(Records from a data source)

☆ ☆ ☆ ☆

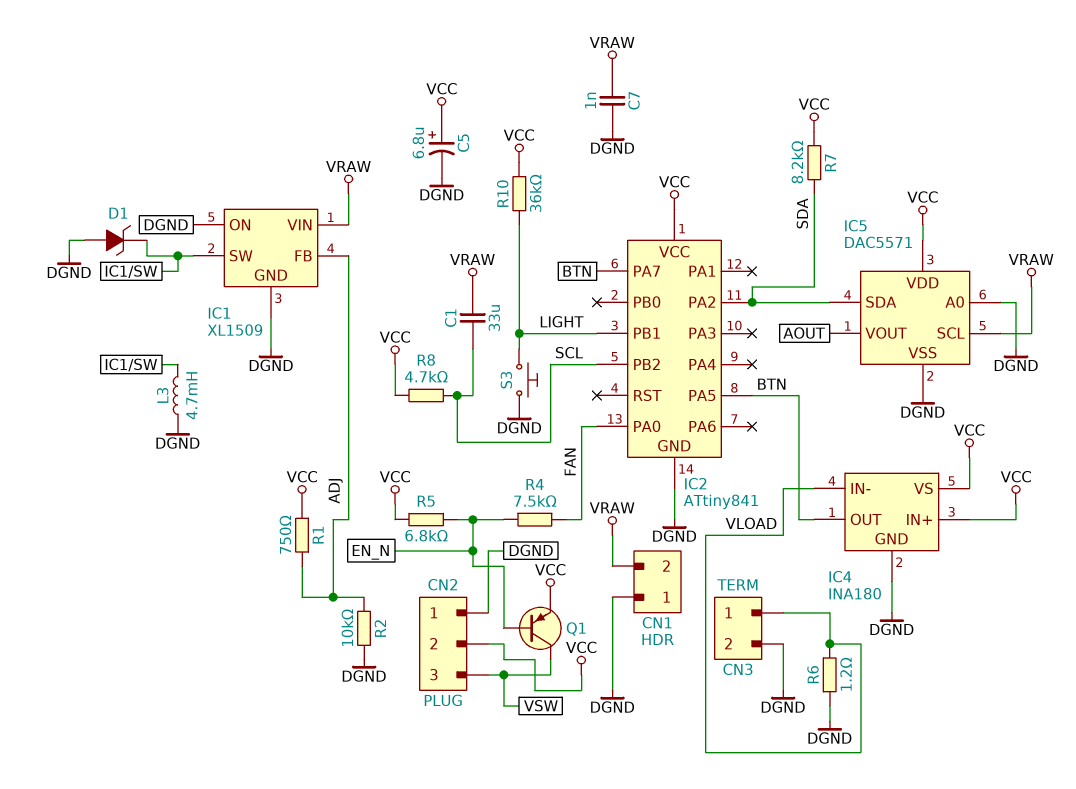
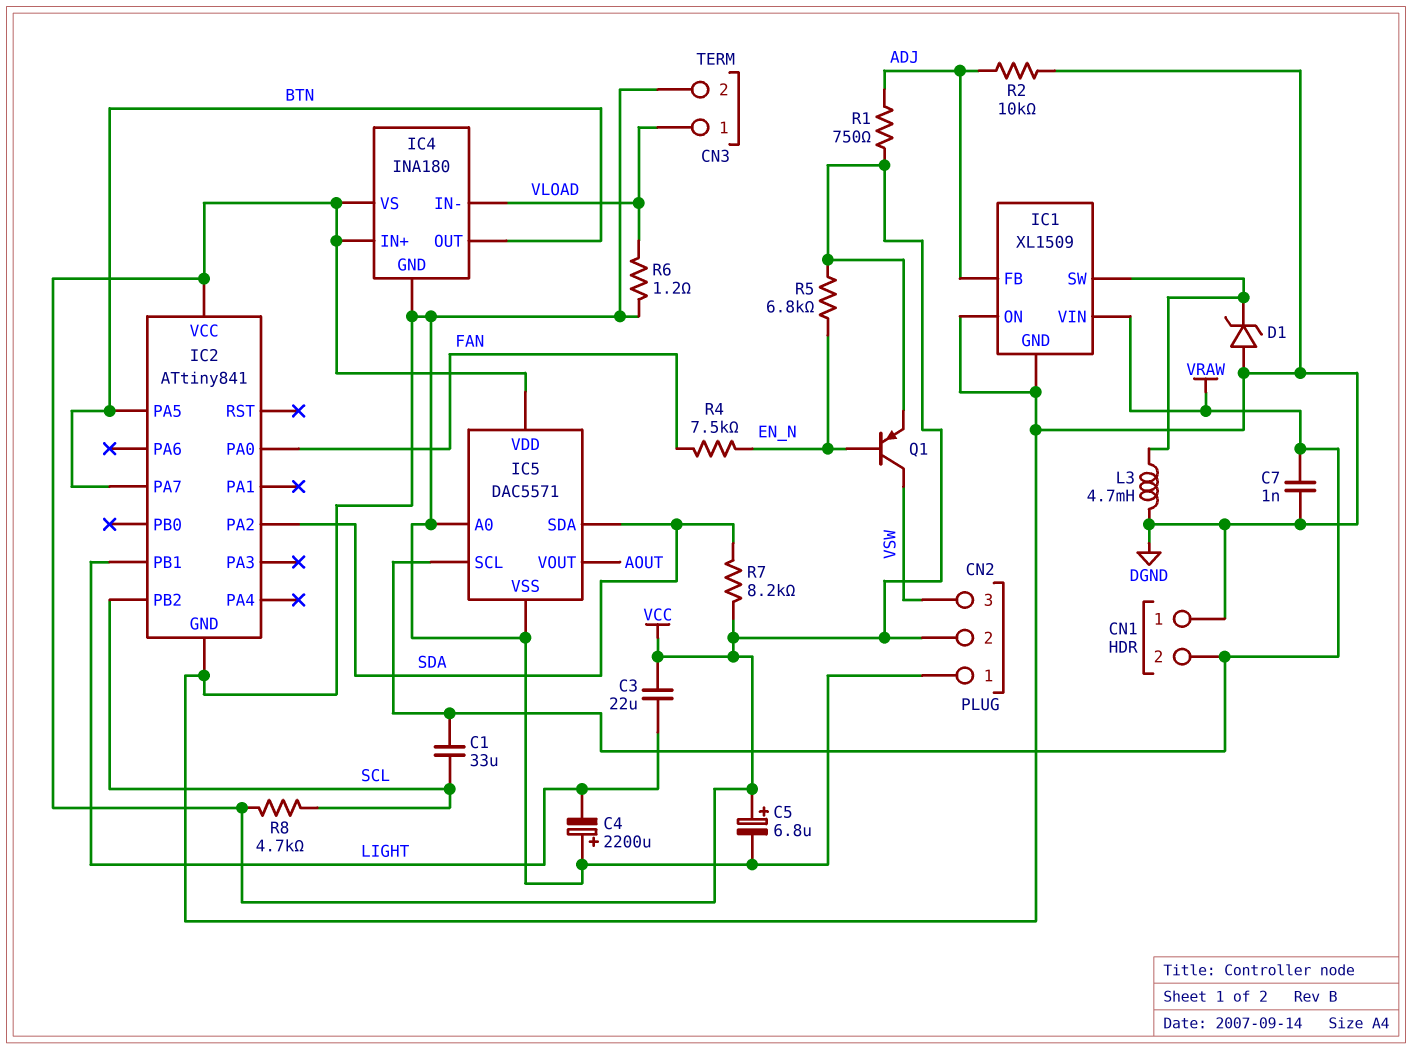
C3: none -> 22uF (LIGHT, VCC)
C4: none -> 2200uF (plus DGND, minus LIGHT)
R10: 36k (LIGHT, VCC) -> none
S3: button (DGND, LIGHT) -> none

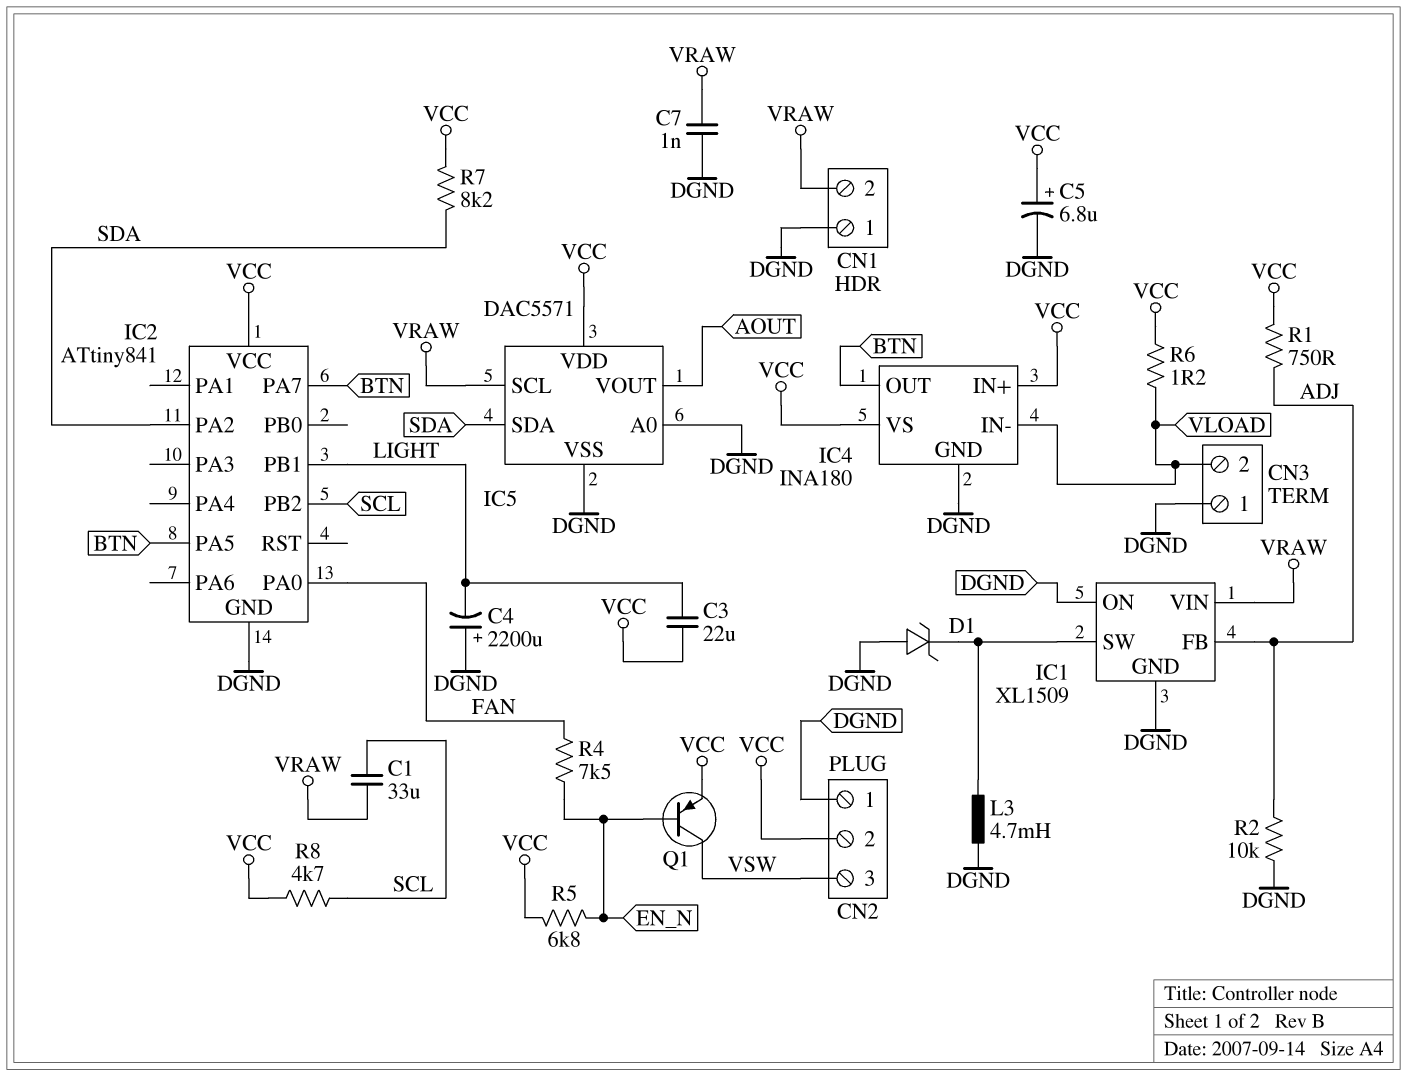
CN3 pin 1: VLOAD -> DGND
CN3 pin 2: DGND -> VLOAD
R6: 1.2 (DGND, VLOAD) -> 1.2 (VCC, VLOAD)

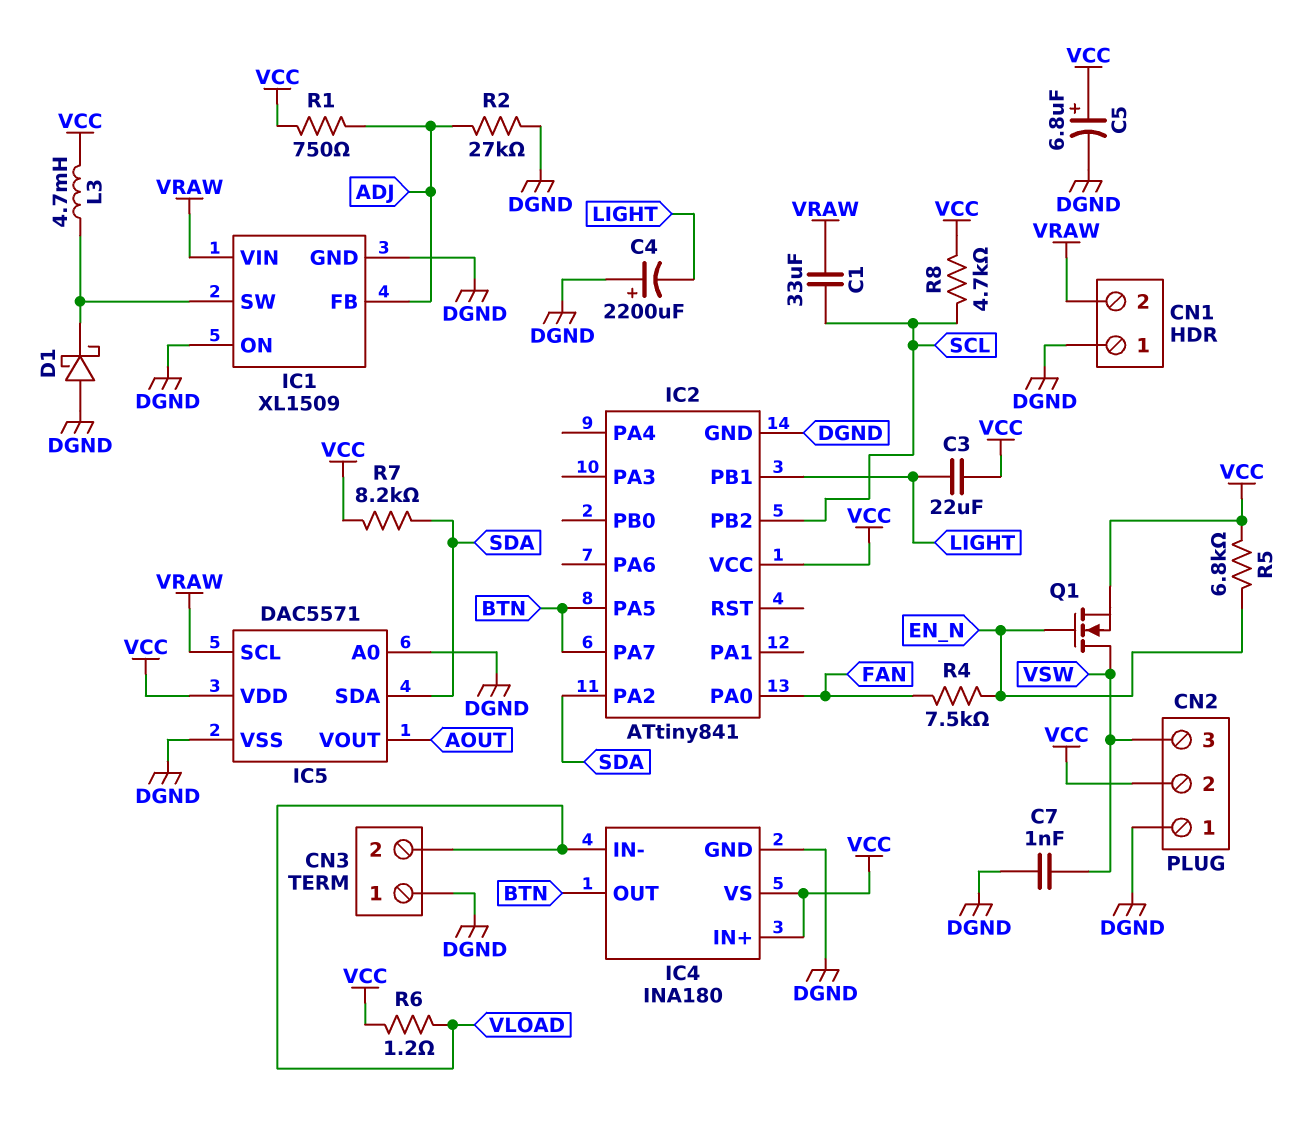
C7: 1nF (DGND, VRAW) -> 1nF (DGND, VSW)
D1: zener (A DGND, K IC1/SW) -> schottky (A DGND, K IC1/SW)
L3: 4.7mH (DGND, IC1/SW) -> 4.7mH (IC1/SW, VCC)
Q1: PNP (B EN_N, C VSW, E VCC) -> NMOS (G EN_N, D VSW, S VCC)
R2: 10k (ADJ, DGND) -> 27k (ADJ, DGND)

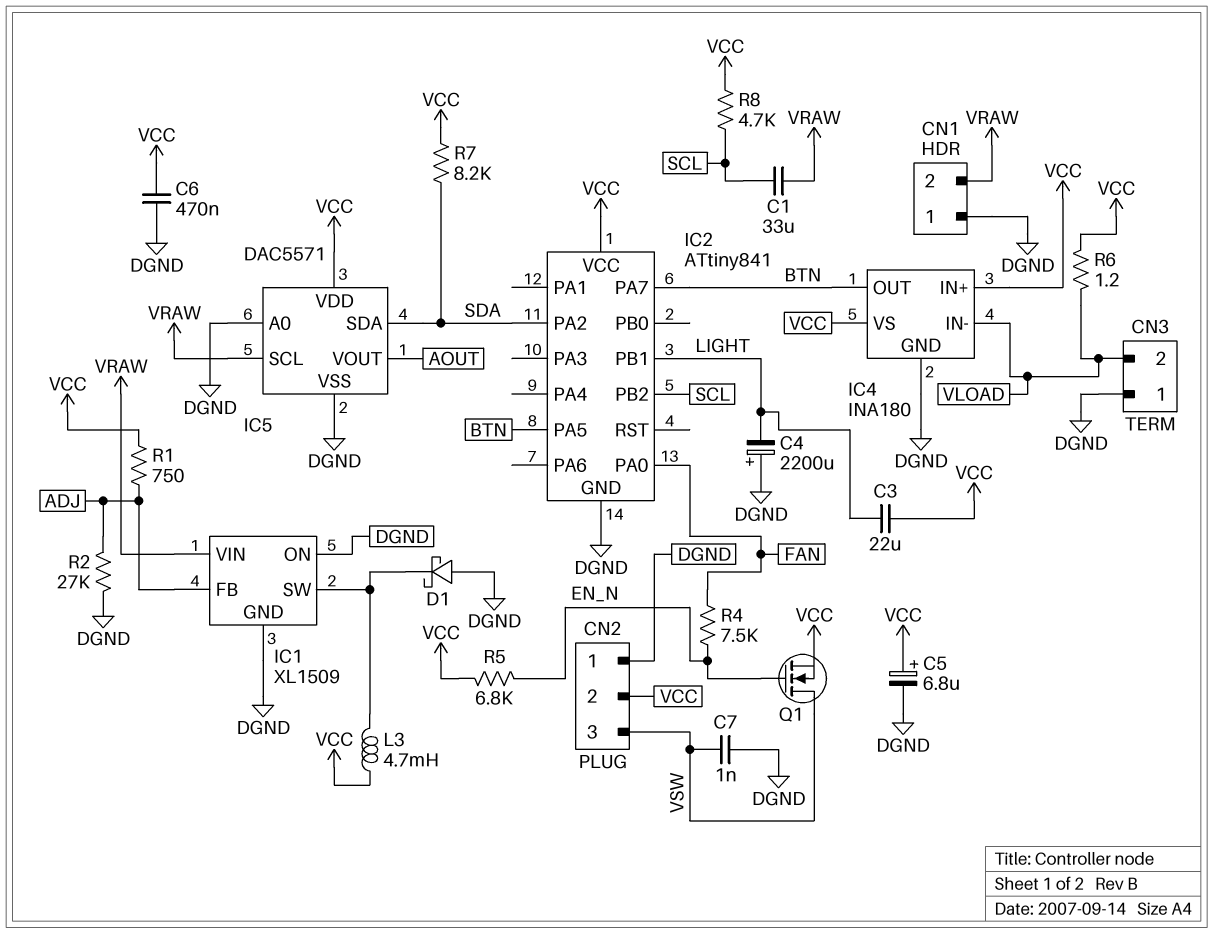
C6: none -> 470nF (DGND, VCC)

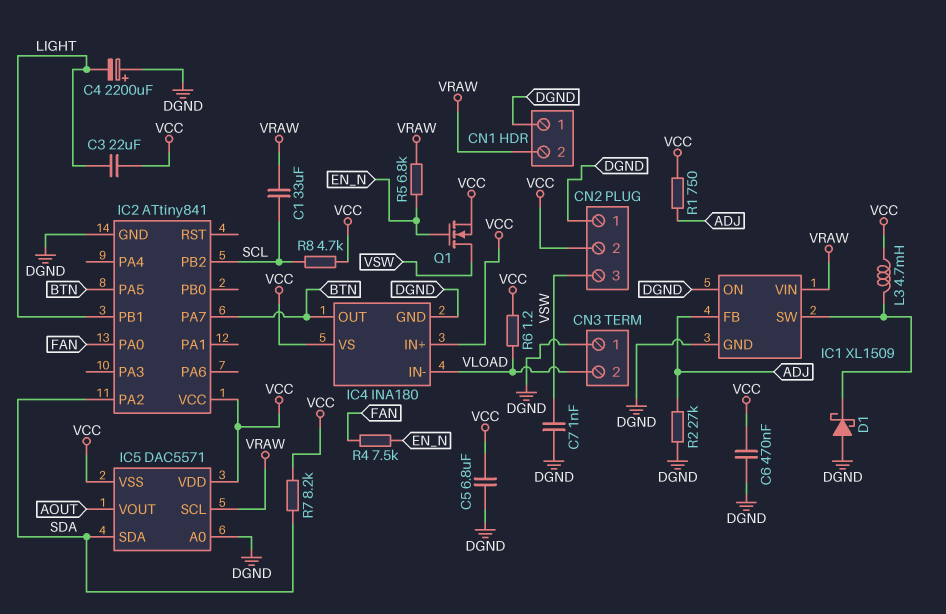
C5: 6.8uF (plus VCC, minus DGND) -> 6.8uF (DGND, VCC)
IC5 pin VSS: DGND -> VCC
R5: 6.8k (EN_N, VCC) -> 6.8k (EN_N, VRAW)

☆ ☆ ☆ ☆

An exact copy of all entries is needed, with no pictures in it.

Result for this task:
C3: none -> 22uF (LIGHT, VCC)
C4: none -> 2200uF (plus DGND, minus LIGHT)
R10: 36k (LIGHT, VCC) -> none
S3: button (DGND, LIGHT) -> none

CN3 pin 1: VLOAD -> DGND
CN3 pin 2: DGND -> VLOAD
R6: 1.2 (DGND, VLOAD) -> 1.2 (VCC, VLOAD)

C7: 1nF (DGND, VRAW) -> 1nF (DGND, VSW)
D1: zener (A DGND, K IC1/SW) -> schottky (A DGND, K IC1/SW)
L3: 4.7mH (DGND, IC1/SW) -> 4.7mH (IC1/SW, VCC)
Q1: PNP (B EN_N, C VSW, E VCC) -> NMOS (G EN_N, D VSW, S VCC)
R2: 10k (ADJ, DGND) -> 27k (ADJ, DGND)

C6: none -> 470nF (DGND, VCC)

C5: 6.8uF (plus VCC, minus DGND) -> 6.8uF (DGND, VCC)
IC5 pin VSS: DGND -> VCC
R5: 6.8k (EN_N, VCC) -> 6.8k (EN_N, VRAW)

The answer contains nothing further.